Dataset excerpts:
"""

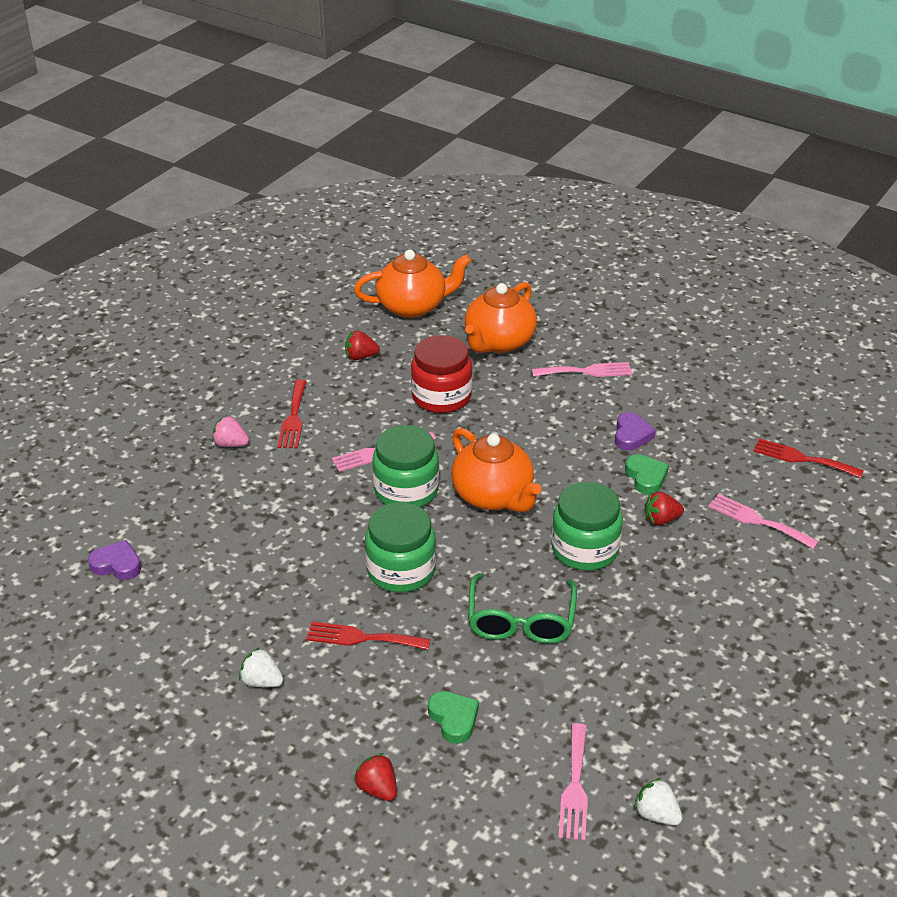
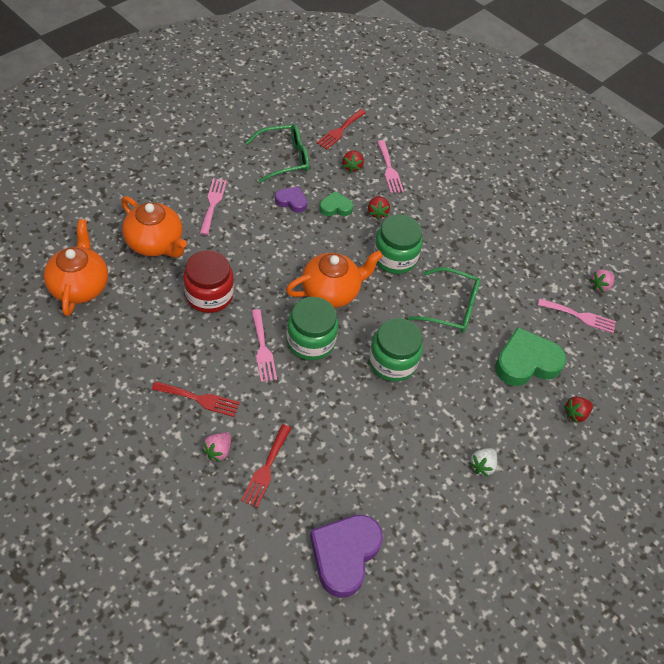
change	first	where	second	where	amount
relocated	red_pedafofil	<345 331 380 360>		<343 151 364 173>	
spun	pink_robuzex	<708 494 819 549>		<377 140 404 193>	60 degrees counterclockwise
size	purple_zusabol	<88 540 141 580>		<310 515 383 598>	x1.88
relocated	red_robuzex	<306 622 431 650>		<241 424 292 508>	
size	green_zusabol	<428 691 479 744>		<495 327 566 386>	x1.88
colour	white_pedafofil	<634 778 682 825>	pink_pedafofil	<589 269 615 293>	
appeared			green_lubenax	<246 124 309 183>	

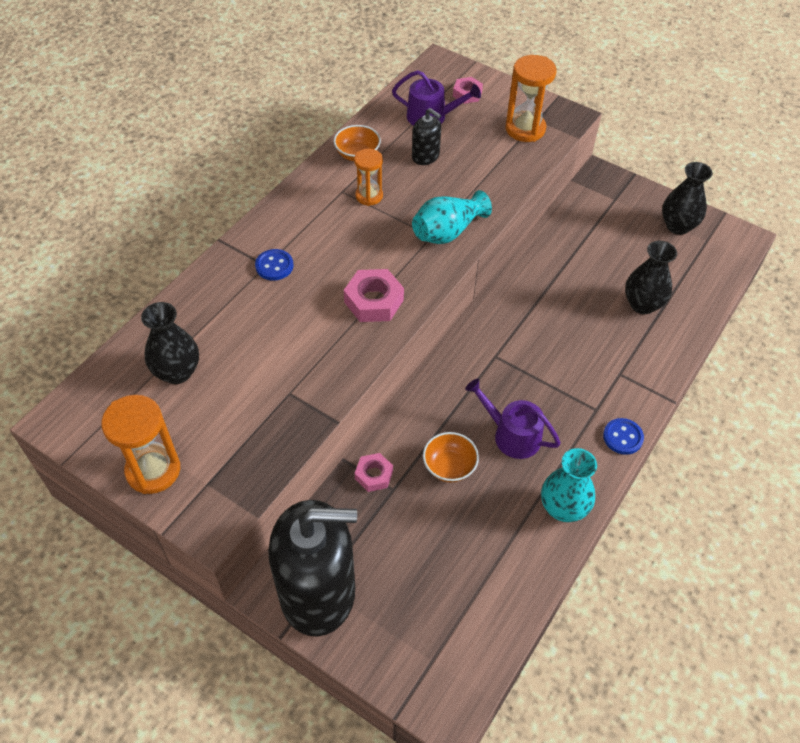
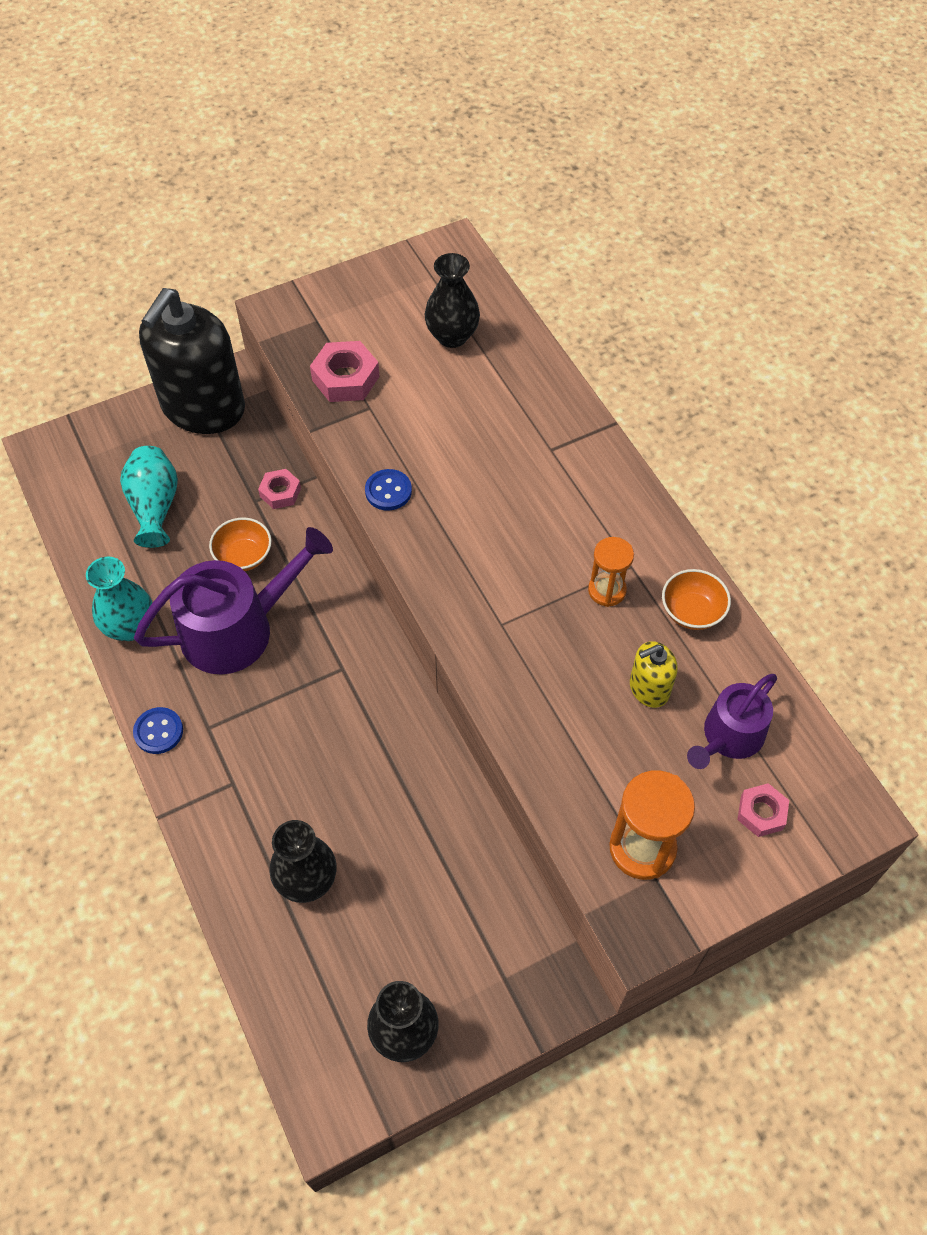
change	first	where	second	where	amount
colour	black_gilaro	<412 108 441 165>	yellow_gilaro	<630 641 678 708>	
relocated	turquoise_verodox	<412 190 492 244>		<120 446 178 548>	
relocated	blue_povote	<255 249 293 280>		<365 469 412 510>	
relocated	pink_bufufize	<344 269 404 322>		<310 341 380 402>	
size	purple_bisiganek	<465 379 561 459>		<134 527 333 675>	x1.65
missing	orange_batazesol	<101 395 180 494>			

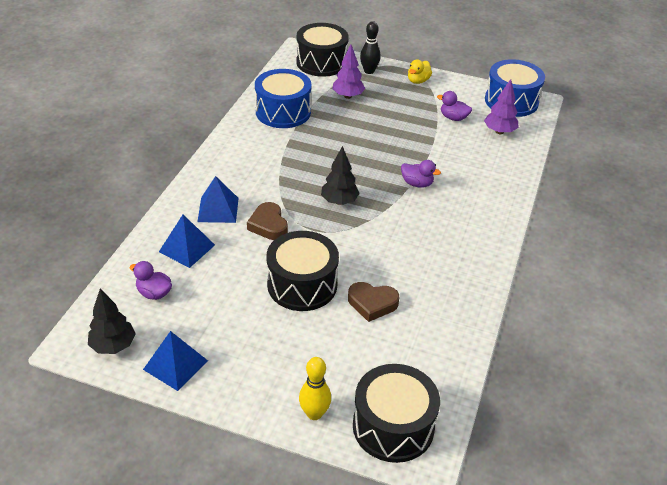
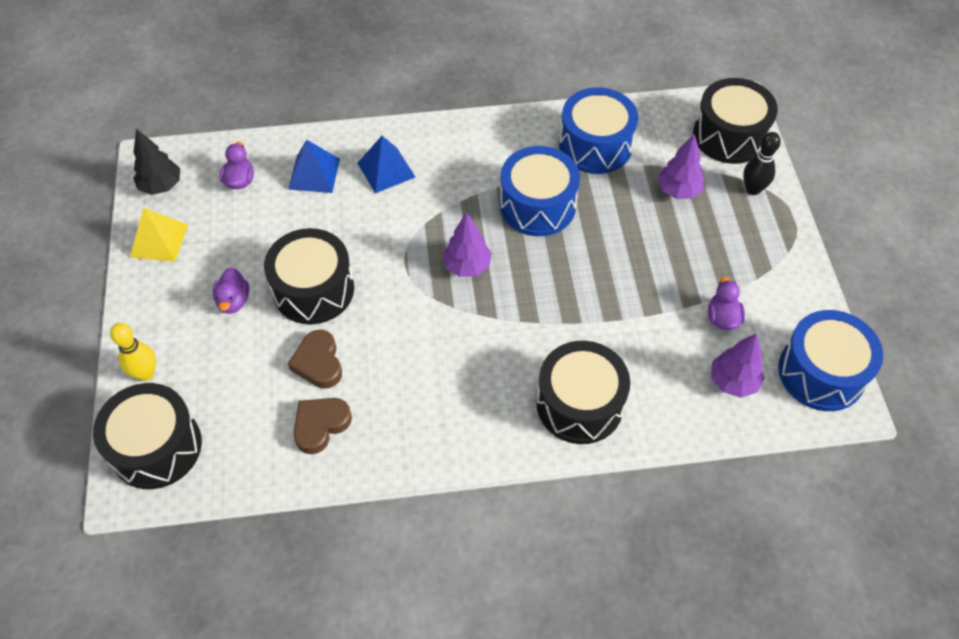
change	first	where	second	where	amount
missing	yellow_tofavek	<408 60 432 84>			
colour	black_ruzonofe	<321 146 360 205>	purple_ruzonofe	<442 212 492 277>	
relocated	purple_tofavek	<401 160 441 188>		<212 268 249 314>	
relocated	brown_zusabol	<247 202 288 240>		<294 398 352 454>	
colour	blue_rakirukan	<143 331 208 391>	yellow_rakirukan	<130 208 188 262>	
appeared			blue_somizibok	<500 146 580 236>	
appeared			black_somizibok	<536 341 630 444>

"""

A complete and exact copy of the records is required. Exclude the pictures.

change	first	where	second	where	amount
relocated	red_pedafofil	<345 331 380 360>		<343 151 364 173>	
spun	pink_robuzex	<708 494 819 549>		<377 140 404 193>	60 degrees counterclockwise
size	purple_zusabol	<88 540 141 580>		<310 515 383 598>	x1.88
relocated	red_robuzex	<306 622 431 650>		<241 424 292 508>	
size	green_zusabol	<428 691 479 744>		<495 327 566 386>	x1.88
colour	white_pedafofil	<634 778 682 825>	pink_pedafofil	<589 269 615 293>	
appeared			green_lubenax	<246 124 309 183>	

change	first	where	second	where	amount
colour	black_gilaro	<412 108 441 165>	yellow_gilaro	<630 641 678 708>	
relocated	turquoise_verodox	<412 190 492 244>		<120 446 178 548>	
relocated	blue_povote	<255 249 293 280>		<365 469 412 510>	
relocated	pink_bufufize	<344 269 404 322>		<310 341 380 402>	
size	purple_bisiganek	<465 379 561 459>		<134 527 333 675>	x1.65
missing	orange_batazesol	<101 395 180 494>			

change	first	where	second	where	amount
missing	yellow_tofavek	<408 60 432 84>			
colour	black_ruzonofe	<321 146 360 205>	purple_ruzonofe	<442 212 492 277>	
relocated	purple_tofavek	<401 160 441 188>		<212 268 249 314>	
relocated	brown_zusabol	<247 202 288 240>		<294 398 352 454>	
colour	blue_rakirukan	<143 331 208 391>	yellow_rakirukan	<130 208 188 262>	
appeared			blue_somizibok	<500 146 580 236>	
appeared			black_somizibok	<536 341 630 444>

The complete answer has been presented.